Assignment: When you copy the data, keep every line exactly as written and skip the pictures.

Recorded data:
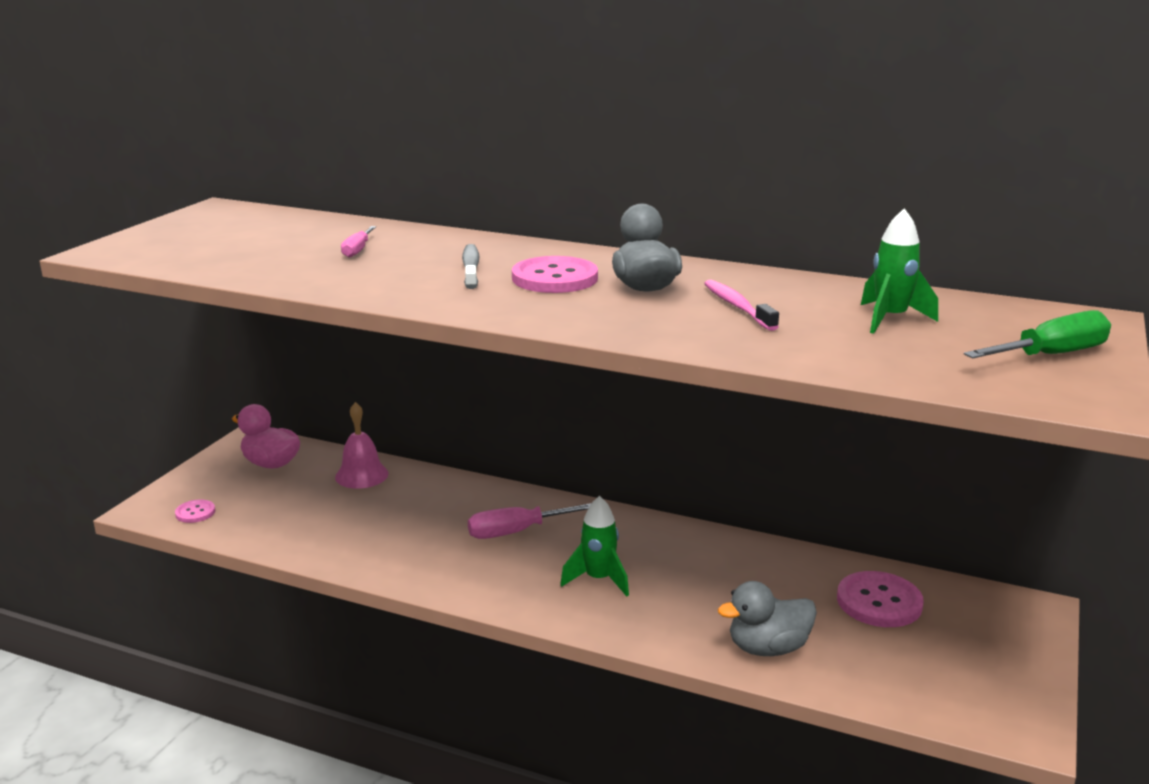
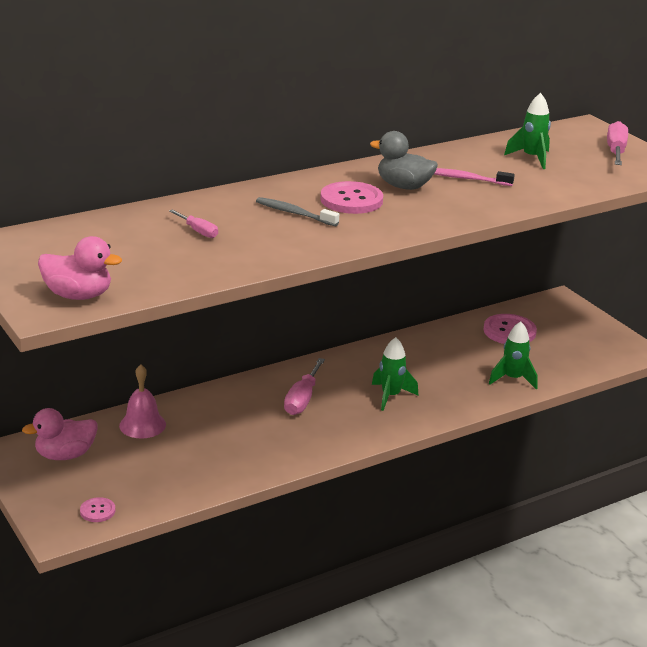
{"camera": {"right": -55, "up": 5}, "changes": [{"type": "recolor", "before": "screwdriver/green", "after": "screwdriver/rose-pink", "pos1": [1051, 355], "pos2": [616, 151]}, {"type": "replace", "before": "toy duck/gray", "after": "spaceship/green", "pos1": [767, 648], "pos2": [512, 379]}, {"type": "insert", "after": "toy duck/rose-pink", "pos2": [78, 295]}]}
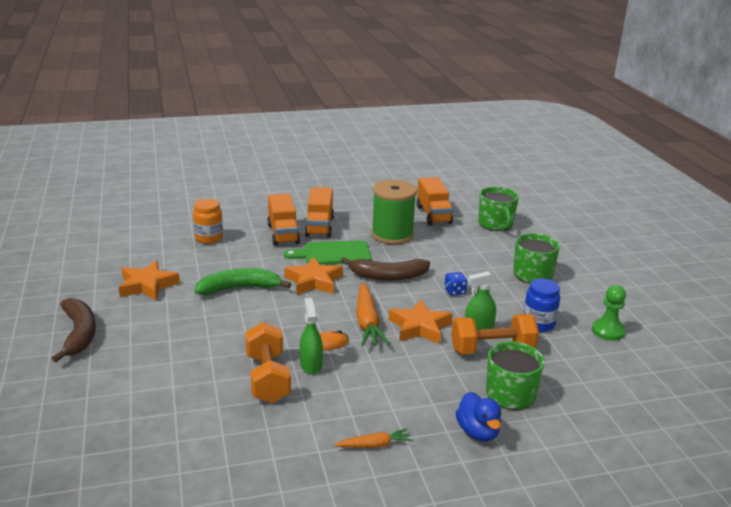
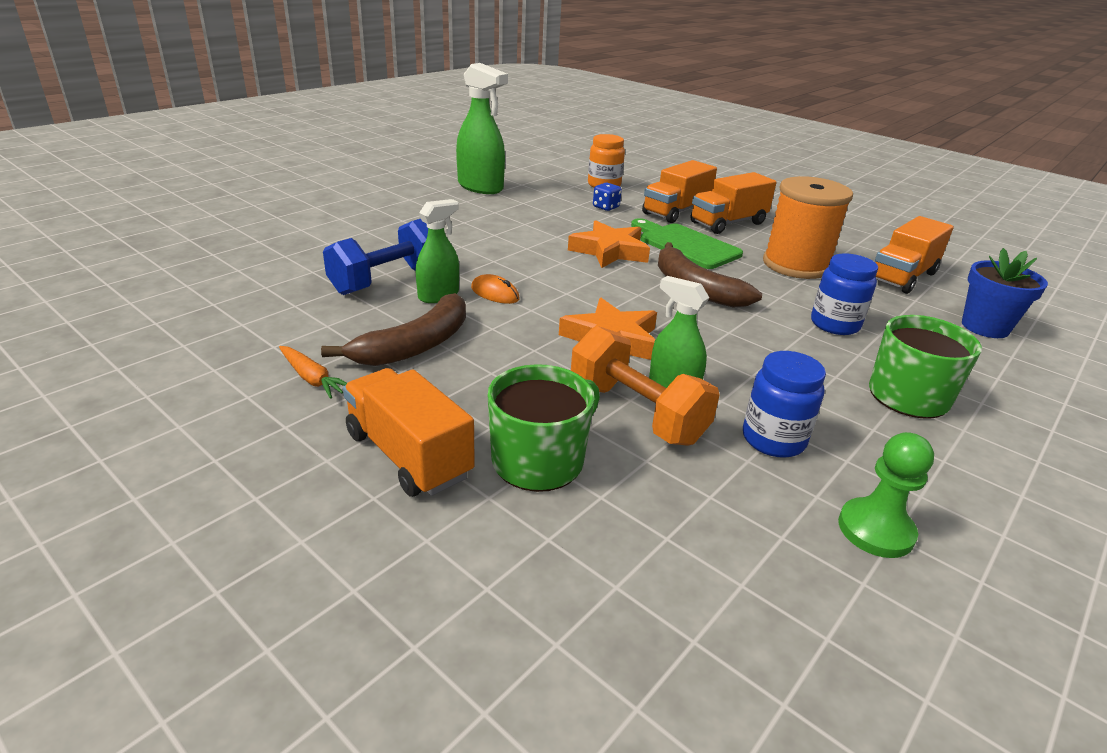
{"camera": {"right": 55, "up": 5}, "changes": [{"type": "recolor", "before": "reel of thread/green", "after": "reel of thread/bright orange", "pos1": [392, 235], "pos2": [796, 265]}, {"type": "replace", "before": "mug/green", "after": "flower pot/blue", "pos1": [496, 224], "pos2": [985, 327]}, {"type": "replace", "before": "star/bright orange", "after": "spray cleaner/green", "pos1": [147, 285], "pos2": [480, 187]}, {"type": "delete", "before": "banana fruit/green", "pos1": [239, 288]}, {"type": "move", "before": "die/blue", "pos1": [454, 291], "pos2": [606, 207]}, {"type": "delete", "before": "carrot/bright orange", "pos1": [367, 322]}, {"type": "move", "before": "banana fruit/russet", "pos1": [79, 334], "pos2": [416, 345]}, {"type": "recolor", "before": "dumbbell/bright orange", "after": "dumbbell/blue", "pos1": [267, 378], "pos2": [387, 280]}, {"type": "replace", "before": "toy duck/blue", "after": "lorry/bright orange", "pos1": [478, 432], "pos2": [408, 455]}, {"type": "insert", "after": "jam jar/blue", "pos2": [834, 324]}]}
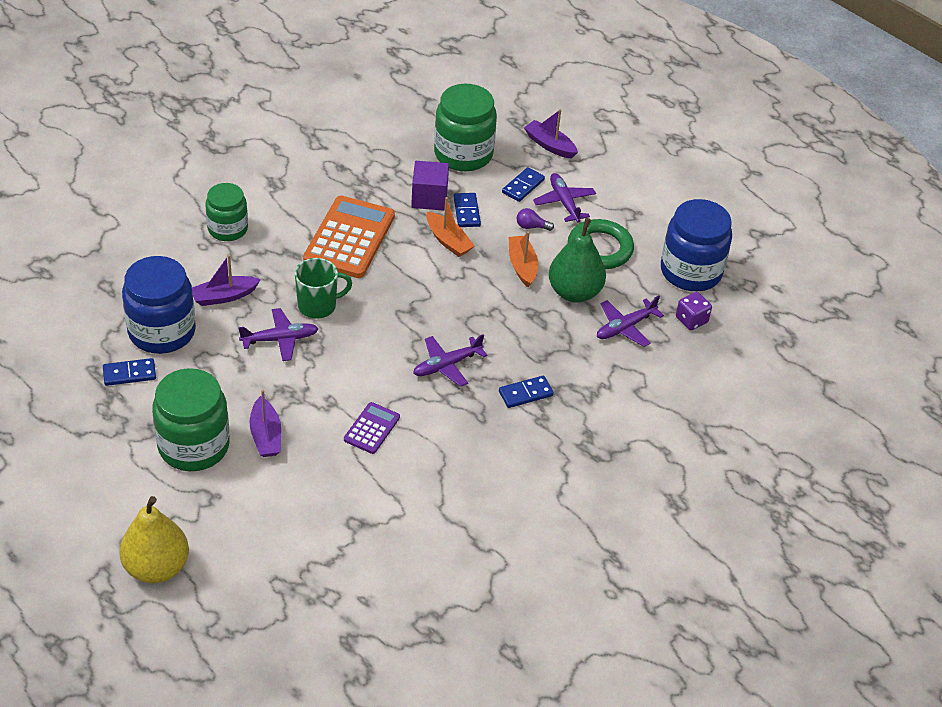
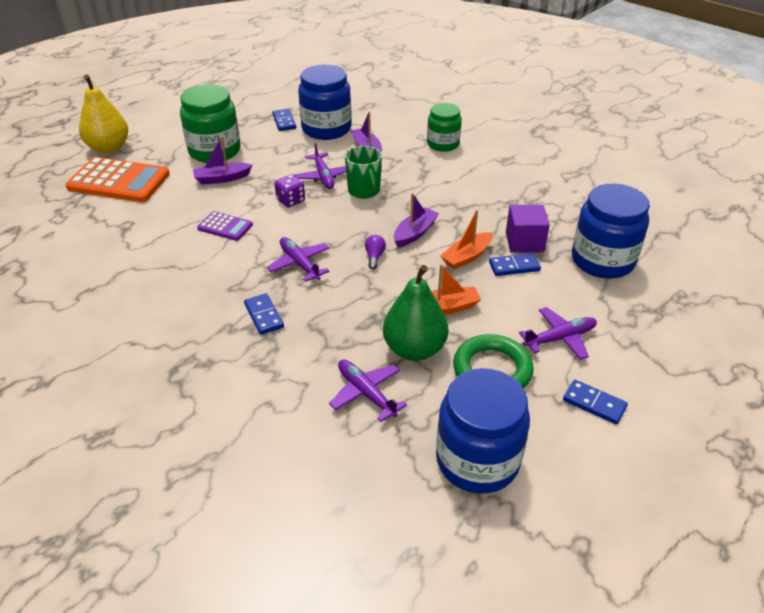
{"camera": {"right": 90, "up": -5}, "changes": [{"type": "recolor", "before": "jam jar/green", "after": "jam jar/blue", "pos1": [463, 154], "pos2": [602, 260]}, {"type": "move", "before": "sailboat/violet", "pos1": [549, 145], "pos2": [415, 233]}, {"type": "move", "before": "domino/blue", "pos1": [523, 186], "pos2": [594, 403]}, {"type": "move", "before": "adding machine/bright orange", "pos1": [349, 238], "pos2": [119, 181]}, {"type": "move", "before": "bulb/violet", "pos1": [531, 226], "pos2": [374, 257]}, {"type": "move", "before": "die/violet", "pos1": [691, 320], "pos2": [290, 200]}]}
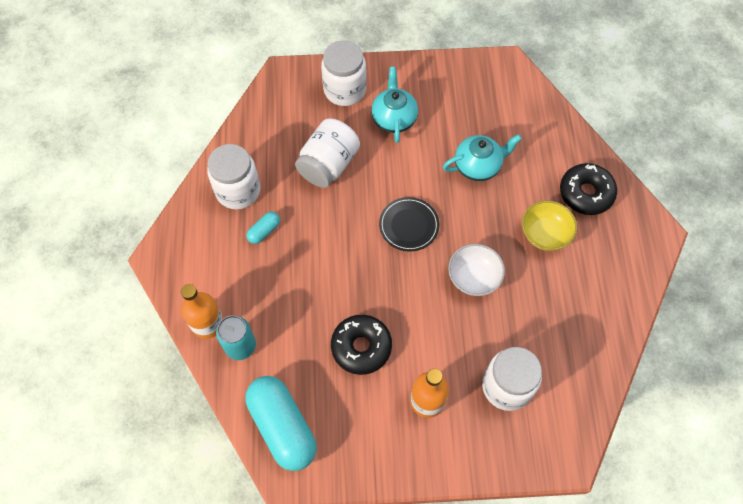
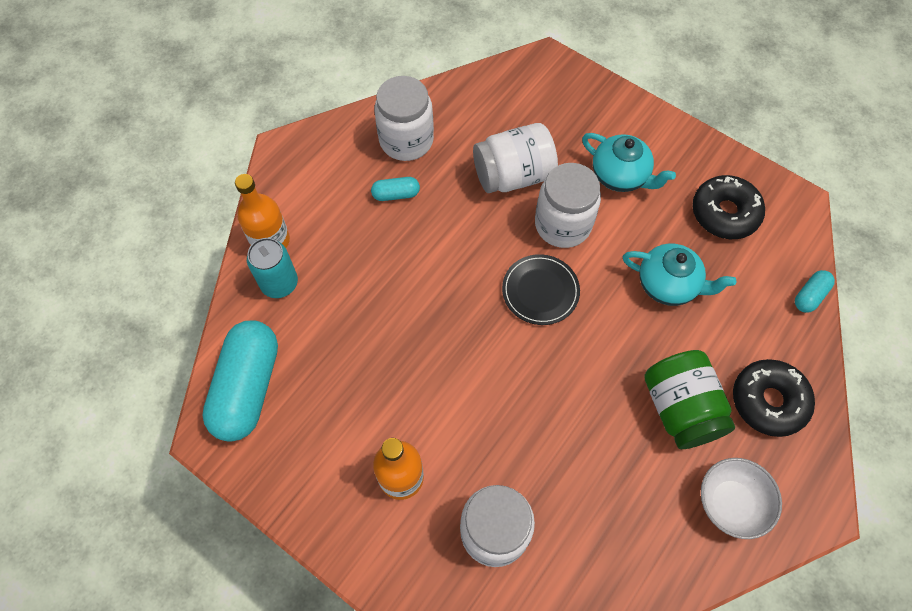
{"camera": {"right": 40, "up": 0}, "changes": [{"type": "move", "before": "jam jar/snow-white", "pos1": [345, 90], "pos2": [562, 224]}, {"type": "rotate", "before": "china teapot/aqua", "pos1": [394, 118], "pos2": [620, 176], "turn": 90}, {"type": "replace", "before": "deep dish/yellow", "after": "jam jar/green", "pos1": [545, 234], "pos2": [680, 408]}, {"type": "move", "before": "deep dish/snow-white", "pos1": [473, 277], "pos2": [731, 503]}, {"type": "move", "before": "donut/jet-black", "pos1": [361, 347], "pos2": [724, 213]}, {"type": "insert", "after": "capsule/aqua", "pos2": [810, 296]}]}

Solution:
{"camera": {"right": -55, "up": 5}, "changes": [{"type": "recolor", "before": "screwdriver/green", "after": "screwdriver/rose-pink", "pos1": [1051, 355], "pos2": [616, 151]}, {"type": "replace", "before": "toy duck/gray", "after": "spaceship/green", "pos1": [767, 648], "pos2": [512, 379]}, {"type": "insert", "after": "toy duck/rose-pink", "pos2": [78, 295]}]}
{"camera": {"right": 55, "up": 5}, "changes": [{"type": "recolor", "before": "reel of thread/green", "after": "reel of thread/bright orange", "pos1": [392, 235], "pos2": [796, 265]}, {"type": "replace", "before": "mug/green", "after": "flower pot/blue", "pos1": [496, 224], "pos2": [985, 327]}, {"type": "replace", "before": "star/bright orange", "after": "spray cleaner/green", "pos1": [147, 285], "pos2": [480, 187]}, {"type": "delete", "before": "banana fruit/green", "pos1": [239, 288]}, {"type": "move", "before": "die/blue", "pos1": [454, 291], "pos2": [606, 207]}, {"type": "delete", "before": "carrot/bright orange", "pos1": [367, 322]}, {"type": "move", "before": "banana fruit/russet", "pos1": [79, 334], "pos2": [416, 345]}, {"type": "recolor", "before": "dumbbell/bright orange", "after": "dumbbell/blue", "pos1": [267, 378], "pos2": [387, 280]}, {"type": "replace", "before": "toy duck/blue", "after": "lorry/bright orange", "pos1": [478, 432], "pos2": [408, 455]}, {"type": "insert", "after": "jam jar/blue", "pos2": [834, 324]}]}
{"camera": {"right": 90, "up": -5}, "changes": [{"type": "recolor", "before": "jam jar/green", "after": "jam jar/blue", "pos1": [463, 154], "pos2": [602, 260]}, {"type": "move", "before": "sailboat/violet", "pos1": [549, 145], "pos2": [415, 233]}, {"type": "move", "before": "domino/blue", "pos1": [523, 186], "pos2": [594, 403]}, {"type": "move", "before": "adding machine/bright orange", "pos1": [349, 238], "pos2": [119, 181]}, {"type": "move", "before": "bulb/violet", "pos1": [531, 226], "pos2": [374, 257]}, {"type": "move", "before": "die/violet", "pos1": [691, 320], "pos2": [290, 200]}]}
{"camera": {"right": 40, "up": 0}, "changes": [{"type": "move", "before": "jam jar/snow-white", "pos1": [345, 90], "pos2": [562, 224]}, {"type": "rotate", "before": "china teapot/aqua", "pos1": [394, 118], "pos2": [620, 176], "turn": 90}, {"type": "replace", "before": "deep dish/yellow", "after": "jam jar/green", "pos1": [545, 234], "pos2": [680, 408]}, {"type": "move", "before": "deep dish/snow-white", "pos1": [473, 277], "pos2": [731, 503]}, {"type": "move", "before": "donut/jet-black", "pos1": [361, 347], "pos2": [724, 213]}, {"type": "insert", "after": "capsule/aqua", "pos2": [810, 296]}]}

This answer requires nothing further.